• _PROBLEM_
May I have the line containing "yellow brick D4" and every line after it through the end of the data, repeated exactly and with no other lines?

• _DATA TO PROCESS_
********

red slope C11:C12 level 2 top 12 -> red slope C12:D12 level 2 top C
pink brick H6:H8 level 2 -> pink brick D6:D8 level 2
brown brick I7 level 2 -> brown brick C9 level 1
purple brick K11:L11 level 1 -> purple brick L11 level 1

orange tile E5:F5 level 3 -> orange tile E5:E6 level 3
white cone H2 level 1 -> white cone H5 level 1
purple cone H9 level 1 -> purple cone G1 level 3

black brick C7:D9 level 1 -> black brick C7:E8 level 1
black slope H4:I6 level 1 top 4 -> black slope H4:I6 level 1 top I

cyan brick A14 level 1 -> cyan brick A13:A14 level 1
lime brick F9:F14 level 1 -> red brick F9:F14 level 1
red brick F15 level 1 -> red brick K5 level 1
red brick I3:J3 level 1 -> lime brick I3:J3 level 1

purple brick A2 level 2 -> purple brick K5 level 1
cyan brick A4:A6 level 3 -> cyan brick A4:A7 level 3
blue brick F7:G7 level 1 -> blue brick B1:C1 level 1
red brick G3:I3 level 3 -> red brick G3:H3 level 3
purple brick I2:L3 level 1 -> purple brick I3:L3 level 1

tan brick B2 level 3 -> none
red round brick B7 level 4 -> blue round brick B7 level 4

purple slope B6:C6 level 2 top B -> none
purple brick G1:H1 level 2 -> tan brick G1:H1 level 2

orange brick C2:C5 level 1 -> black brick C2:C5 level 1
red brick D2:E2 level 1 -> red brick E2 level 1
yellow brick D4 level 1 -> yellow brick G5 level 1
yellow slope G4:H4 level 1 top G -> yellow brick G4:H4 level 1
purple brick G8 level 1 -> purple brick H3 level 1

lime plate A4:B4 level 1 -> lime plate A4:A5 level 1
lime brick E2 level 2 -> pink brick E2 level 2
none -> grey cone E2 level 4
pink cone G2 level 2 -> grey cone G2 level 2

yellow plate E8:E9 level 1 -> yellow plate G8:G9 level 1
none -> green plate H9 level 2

********

• _TASK SOLUTION_
yellow brick D4 level 1 -> yellow brick G5 level 1
yellow slope G4:H4 level 1 top G -> yellow brick G4:H4 level 1
purple brick G8 level 1 -> purple brick H3 level 1

lime plate A4:B4 level 1 -> lime plate A4:A5 level 1
lime brick E2 level 2 -> pink brick E2 level 2
none -> grey cone E2 level 4
pink cone G2 level 2 -> grey cone G2 level 2

yellow plate E8:E9 level 1 -> yellow plate G8:G9 level 1
none -> green plate H9 level 2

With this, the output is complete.